SUPPLIED DATA:
-=-=-=-=-
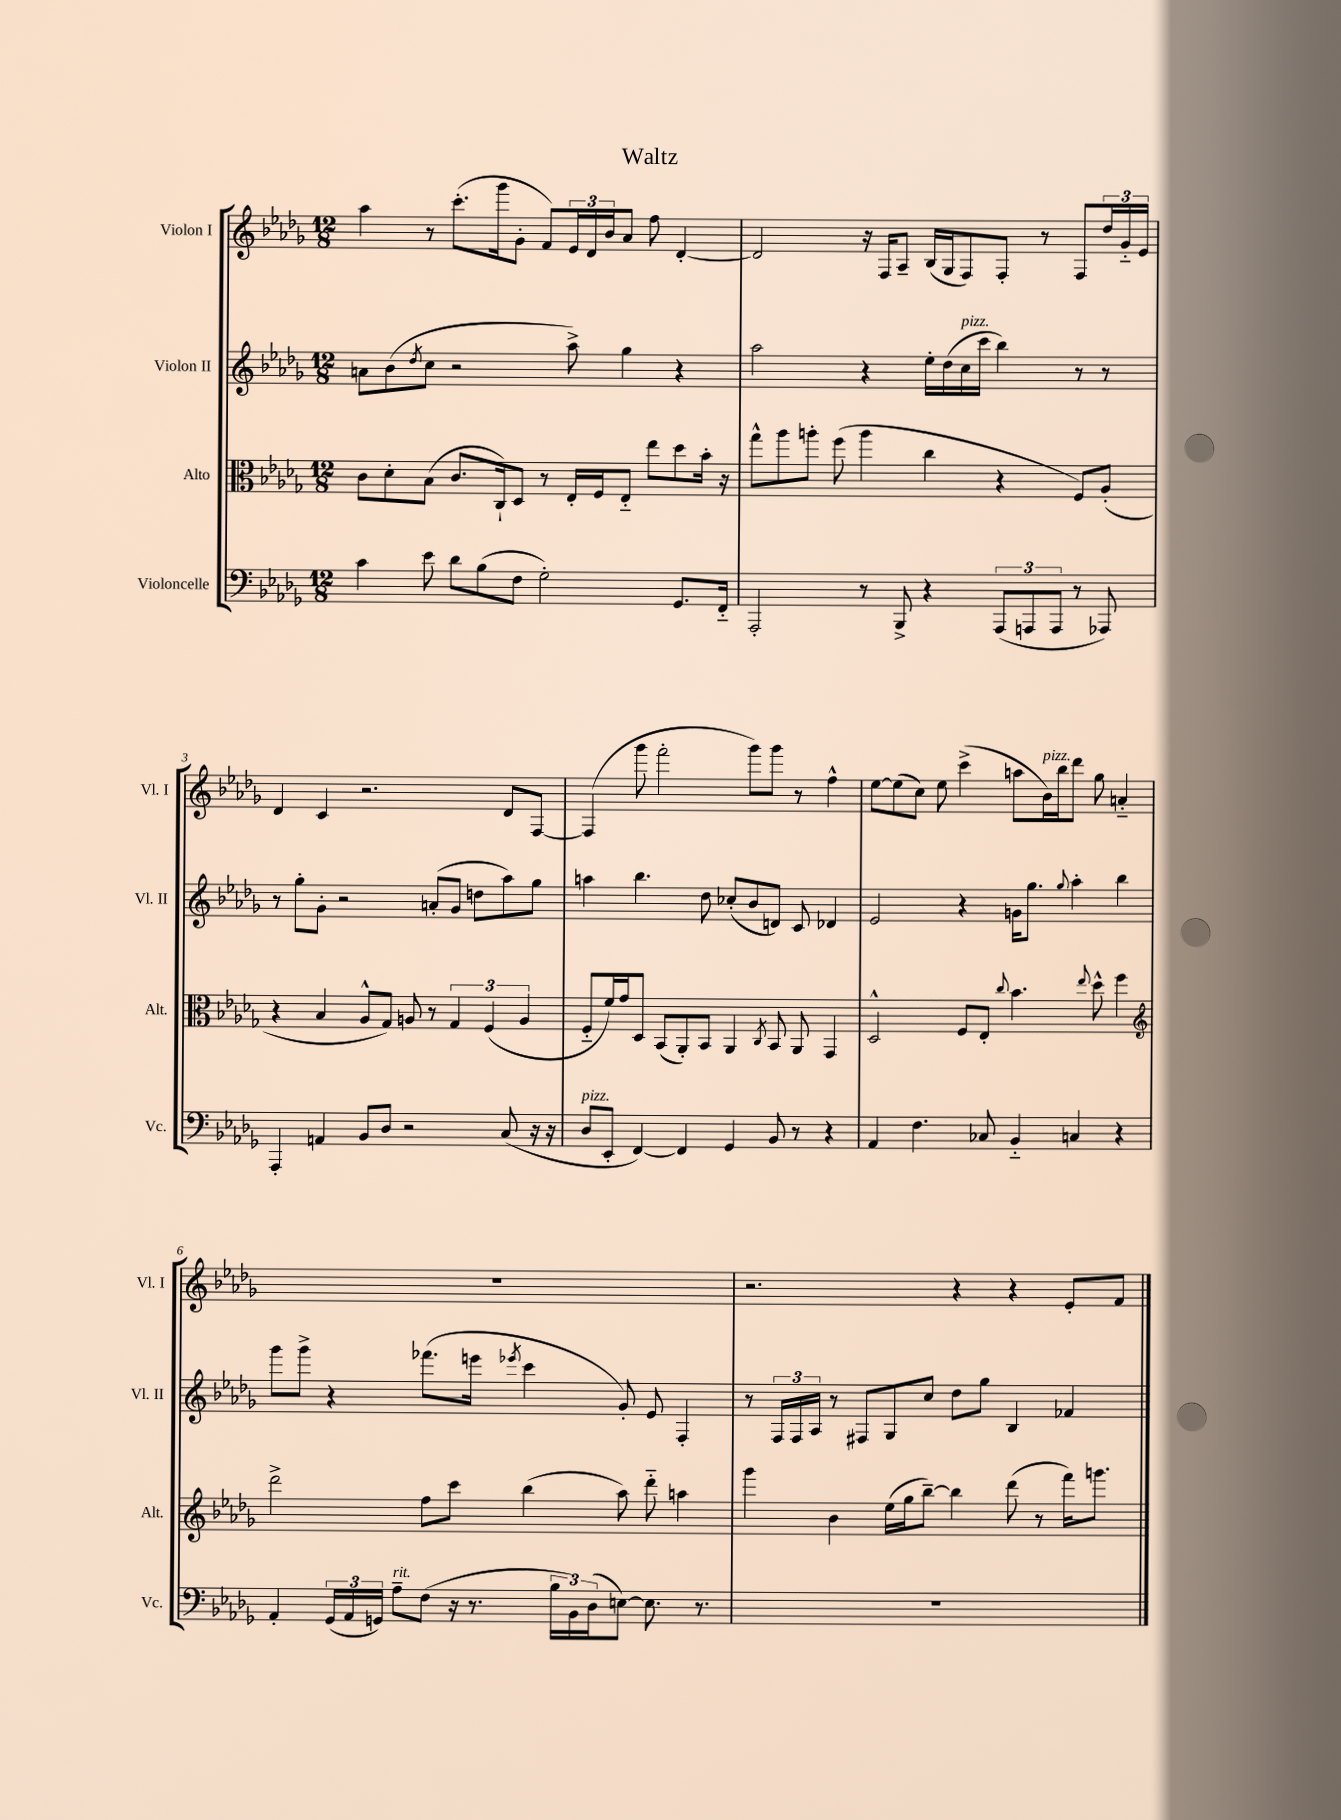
\header { title = "Waltz" }
<<
\new StaffGroup <<
\new Staff = "s0" \with { instrumentName = "Violon I" shortInstrumentName = "Vl. I" } {
    \clef treble \key des \major \numericTimeSignature \time 12/8
    aes''4 r8 c'''8.-.( ges'''16 ges'8-. f'8) \tuplet 3/2 { ees'16 des'16 bes'16 } aes'8 f''8 des'4~-. |
    des'2 r16 f16 aes8-- bes16( ges16 f8) f8-. r8 f8 \tuplet 3/2 { des''16 ges'16-_ ees'16 } |
    des'4 c'4 r2. des'8 f8~ |
    f4( ges'''8 f'''2-. ges'''8) ges'''8 r8 f''4-^ |
    ees''8~ ees''8( c''8) ees''8 c'''4->( a''8 bes'16^\markup { \italic "pizz." }) bes''16 des'''8 ges''8 a'4-_ |
    R1. |
    r2. r4 r4 ees'8-. f'8 \bar "|." |
}
\new Staff = "s1" \with { instrumentName = "Violon II" shortInstrumentName = "Vl. II" } {
    \clef treble \key des \major \numericTimeSignature \time 12/8
    a'8 bes'8( \acciaccatura { des''8 } c''8 r2 aes''8->) ges''4 r4 |
    aes''2 r4 ees''16-. des''16( c''16^\markup { \italic "pizz." } c'''16 bes''4) r8 r8 |
    r8 ges''8-. ges'8-. r2 a'8-.( ges'8 d''8 aes''8) ges''8 |
    a''4 bes''4. des''8 ces''8-.( bes'8 d'8) c'8 des'4 |
    ees'2 r4 g'16 ges''8. \appoggiatura { ges''8 } aes''4-. bes''4 |
    ges'''8 ges'''8-> r4 fes'''8.( e'''16 \acciaccatura { ees'''8 } c'''4 ges'8-.) ees'8 f4-. |
    r8 \tuplet 3/2 { f16 f16 aes16 } r8 fis8 ges8 c''8 des''8 ges''8 bes4 fes'4 \bar "|." |
}
\new Staff = "s2" \with { instrumentName = "Alto" shortInstrumentName = "Alt." } {
    \clef alto \key des \major \numericTimeSignature \time 12/8
    c'8 des'8-. bes8( c'8. c16-!) des8 r8 ees16-. f16 ees8-_ ees''8 des''8 bes'16-. r16 |
    ges''8-^ aes''8 a''8-. f''8( a''4 c''4 r4 f8) aes8-.( |
    r4 bes4 aes8-^ ges8) a8 r8 \tuplet 3/2 { ges4 f4( a4 } |
    f8-_ f'16) ges'16 des8 bes,8( aes,8-.) bes,8 aes,4 \acciaccatura { c8 } bes,8 aes,8 ges,4 |
    des2-^ f8 ees8-. \appoggiatura { c''8 } bes'4. \appoggiatura { ees''8 } des''8-^ f''4 |
    \clef treble des'''2-> f''8 c'''8 bes''4( aes''8) des'''8-_ a''4 |
    ges'''4 bes'4 ees''16( ges''16 bes''8~--) bes''4 des'''8( r8 f'''16) g'''8. \bar "|." |
}
\new Staff = "s3" \with { instrumentName = "Violoncelle" shortInstrumentName = "Vc." } {
    \clef bass \key des \major \numericTimeSignature \time 12/8
    c'4 ees'8 des'8 bes8( f8 ges2-.) ges,8. f,16-_ |
    aes,,2-. r8 bes,,8-> r4 \tuplet 3/2 { aes,,8( a,,8 a,,8 } r8 aes,,8) |
    aes,,4-. a,4 bes,8 des8 r2 c8( r16 r16 |
    des8^\markup { \italic "pizz." } ees,8-. f,4~) f,4 ges,4 bes,8 r8 r4 |
    aes,4 f4. ces8 bes,4-_ c4 r4 |
    aes,4-. \tuplet 3/2 { ges,16( aes,16 g,16) } aes8--^\markup { \italic "rit." } f8( r16 r8. \tuplet 3/2 { bes16 bes,16) des16( } e8~) e8. r8. |
    R1. \bar "|." |
}
>>
>>
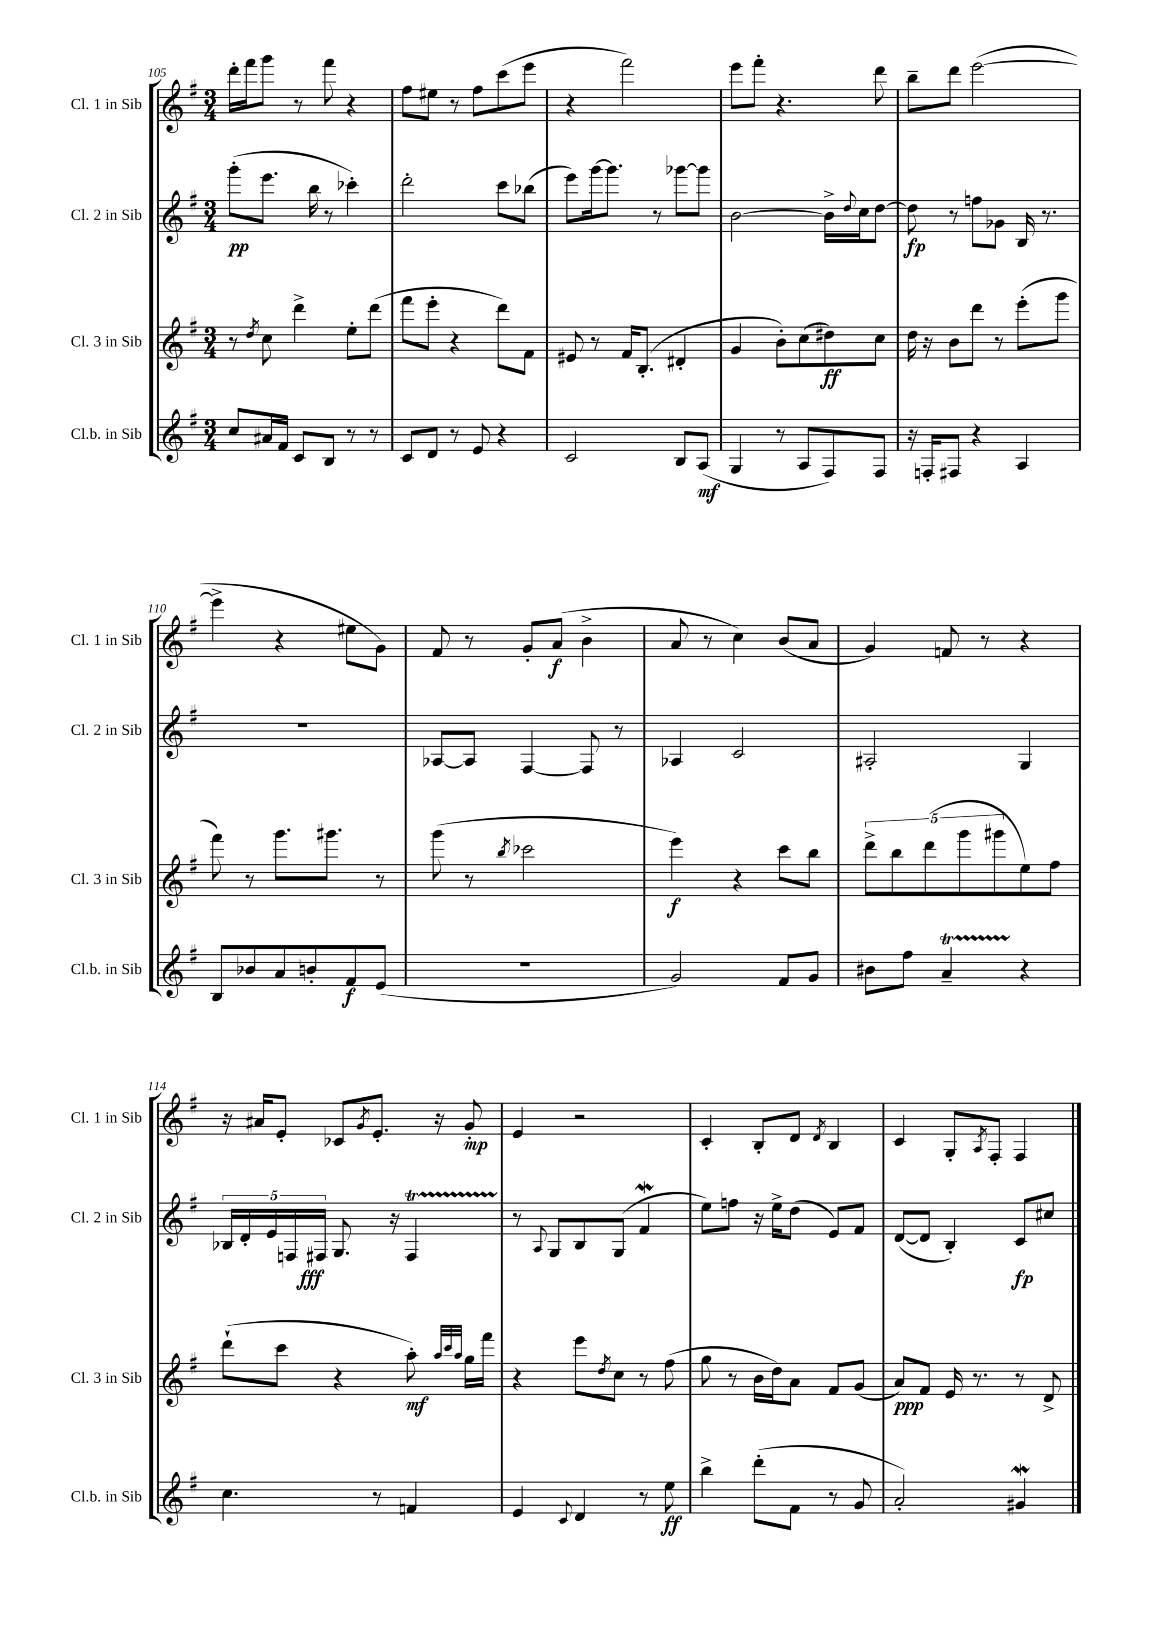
-=-=-=-=-
Rewrite the rows above as a JSON list of strings, with one string for each line and no blank lines. Leave the pictures out.

TASK SOLUTION:
[
  "\\header { title = \"Waltz\" }",
  "<<",
  "\\new StaffGroup <<",
  "\\new Staff = \"s0\" \\with { instrumentName = \"Violon I\" shortInstrumentName = \"Vl. I\" } {",
  "    \\clef treble \\key des \\major \\numericTimeSignature \\time 12/8",
  "    aes''4 r8 c'''8.-.( ges'''16 ges'8-. f'8) \\tuplet 3/2 { ees'16 des'16 bes'16 } aes'8 f''8 des'4~-. |",
  "    des'2 r16 f16 aes8-- bes16( ges16 f8) f8-. r8 f8 \\tuplet 3/2 { des''16 ges'16-_ ees'16 } |",
  "    des'4 c'4 r2. des'8 f8~ |",
  "    f4( ges'''8 f'''2-. ges'''8) ges'''8 r8 f''4-^ |",
  "    ees''8~ ees''8( c''8) ees''8 c'''4->( a''8 bes'16^\\markup { \\italic \"pizz.\" }) bes''16 des'''8 ges''8 a'4-_ |",
  "    R1. |",
  "    r2. r4 r4 ees'8-. f'8 \\bar \"|.\" |",
  "}",
  "\\new Staff = \"s1\" \\with { instrumentName = \"Violon II\" shortInstrumentName = \"Vl. II\" } {",
  "    \\clef treble \\key des \\major \\numericTimeSignature \\time 12/8",
  "    a'8 bes'8( \\acciaccatura { des''8 } c''8 r2 aes''8->) ges''4 r4 |",
  "    aes''2 r4 ees''16-. des''16( c''16^\\markup { \\italic \"pizz.\" } c'''16 bes''4) r8 r8 |",
  "    r8 ges''8-. ges'8-. r2 a'8-.( ges'8 d''8 aes''8) ges''8 |",
  "    a''4 bes''4. des''8 ces''8-.( bes'8 d'8) c'8 des'4 |",
  "    ees'2 r4 g'16 ges''8. \\appoggiatura { ges''8 } aes''4-. bes''4 |",
  "    ges'''8 ges'''8-> r4 fes'''8.( e'''16 \\acciaccatura { ees'''8 } c'''4 ges'8-.) ees'8 f4-. |",
  "    r8 \\tuplet 3/2 { f16 f16 aes16 } r8 fis8 ges8 c''8 des''8 ges''8 bes4 fes'4 \\bar \"|.\" |",
  "}",
  "\\new Staff = \"s2\" \\with { instrumentName = \"Alto\" shortInstrumentName = \"Alt.\" } {",
  "    \\clef alto \\key des \\major \\numericTimeSignature \\time 12/8",
  "    c'8 des'8-. bes8( c'8. c16-!) des8 r8 ees16-. f16 ees8-_ ees''8 des''8 bes'16-. r16 |",
  "    ges''8-^ aes''8 a''8-. f''8( a''4 c''4 r4 f8) aes8-.( |",
  "    r4 bes4 aes8-^ ges8) a8 r8 \\tuplet 3/2 { ges4 f4( a4 } |",
  "    f8-_ f'16) ges'16 des8 bes,8( aes,8-.) bes,8 aes,4 \\acciaccatura { c8 } bes,8 aes,8 ges,4 |",
  "    des2-^ f8 ees8-. \\appoggiatura { c''8 } bes'4. \\appoggiatura { ees''8 } des''8-^ f''4 |",
  "    \\clef treble des'''2-> f''8 c'''8 bes''4( aes''8) des'''8-_ a''4 |",
  "    ges'''4 bes'4 ees''16( ges''16 bes''8~--) bes''4 des'''8( r8 f'''16) g'''8. \\bar \"|.\" |",
  "}",
  "\\new Staff = \"s3\" \\with { instrumentName = \"Violoncelle\" shortInstrumentName = \"Vc.\" } {",
  "    \\clef bass \\key des \\major \\numericTimeSignature \\time 12/8",
  "    c'4 ees'8 des'8 bes8( f8 ges2-.) ges,8. f,16-_ |",
  "    aes,,2-. r8 bes,,8-> r4 \\tuplet 3/2 { aes,,8( a,,8 a,,8 } r8 aes,,8) |",
  "    aes,,4-. a,4 bes,8 des8 r2 c8( r16 r16 |",
  "    des8^\\markup { \\italic \"pizz.\" } ees,8-. f,4~) f,4 ges,4 bes,8 r8 r4 |",
  "    aes,4 f4. ces8 bes,4-_ c4 r4 |",
  "    aes,4-. \\tuplet 3/2 { ges,16( aes,16 g,16) } aes8--^\\markup { \\italic \"rit.\" } f8( r16 r8. \\tuplet 3/2 { bes16 bes,16) des16( } e8~) e8. r8. |",
  "    R1. \\bar \"|.\" |",
  "}",
  ">>",
  ">>"
]